Directions for this task: Pick out the lines in the listing below that contain the word "schottky" and copy them.

Data shown:
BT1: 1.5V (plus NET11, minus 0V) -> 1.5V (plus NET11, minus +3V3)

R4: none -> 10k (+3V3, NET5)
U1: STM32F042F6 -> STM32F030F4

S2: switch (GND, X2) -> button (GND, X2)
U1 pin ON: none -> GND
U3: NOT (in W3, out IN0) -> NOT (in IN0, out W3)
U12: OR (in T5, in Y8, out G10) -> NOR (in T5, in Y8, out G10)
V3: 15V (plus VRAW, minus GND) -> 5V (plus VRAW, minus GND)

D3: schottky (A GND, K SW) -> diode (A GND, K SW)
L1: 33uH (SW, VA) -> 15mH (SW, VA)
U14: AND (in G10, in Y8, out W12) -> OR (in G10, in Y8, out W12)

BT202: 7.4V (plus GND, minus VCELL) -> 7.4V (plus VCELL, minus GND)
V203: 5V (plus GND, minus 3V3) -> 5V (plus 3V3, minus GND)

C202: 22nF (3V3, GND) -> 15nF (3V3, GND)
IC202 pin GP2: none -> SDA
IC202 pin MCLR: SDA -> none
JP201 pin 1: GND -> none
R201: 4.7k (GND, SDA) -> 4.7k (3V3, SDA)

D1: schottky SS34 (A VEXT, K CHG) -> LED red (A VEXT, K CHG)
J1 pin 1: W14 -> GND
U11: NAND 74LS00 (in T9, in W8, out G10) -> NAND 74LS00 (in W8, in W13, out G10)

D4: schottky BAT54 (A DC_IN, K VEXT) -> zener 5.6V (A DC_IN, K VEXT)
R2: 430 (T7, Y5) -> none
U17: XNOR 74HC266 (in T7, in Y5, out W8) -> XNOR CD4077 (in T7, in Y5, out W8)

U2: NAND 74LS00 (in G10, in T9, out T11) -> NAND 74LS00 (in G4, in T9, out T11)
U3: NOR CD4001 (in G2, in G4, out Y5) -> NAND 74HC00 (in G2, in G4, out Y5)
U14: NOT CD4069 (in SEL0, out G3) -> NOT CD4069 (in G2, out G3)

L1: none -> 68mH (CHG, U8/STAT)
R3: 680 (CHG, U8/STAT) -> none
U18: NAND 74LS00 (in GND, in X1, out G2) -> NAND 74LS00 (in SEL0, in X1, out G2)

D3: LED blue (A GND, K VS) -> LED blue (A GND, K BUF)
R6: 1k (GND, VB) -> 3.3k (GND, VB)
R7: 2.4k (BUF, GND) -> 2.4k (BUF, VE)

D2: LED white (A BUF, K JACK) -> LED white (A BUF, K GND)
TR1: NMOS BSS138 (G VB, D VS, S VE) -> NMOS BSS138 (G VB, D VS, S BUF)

Task solution:
D3: schottky (A GND, K SW) -> diode (A GND, K SW)
D1: schottky SS34 (A VEXT, K CHG) -> LED red (A VEXT, K CHG)
D4: schottky BAT54 (A DC_IN, K VEXT) -> zener 5.6V (A DC_IN, K VEXT)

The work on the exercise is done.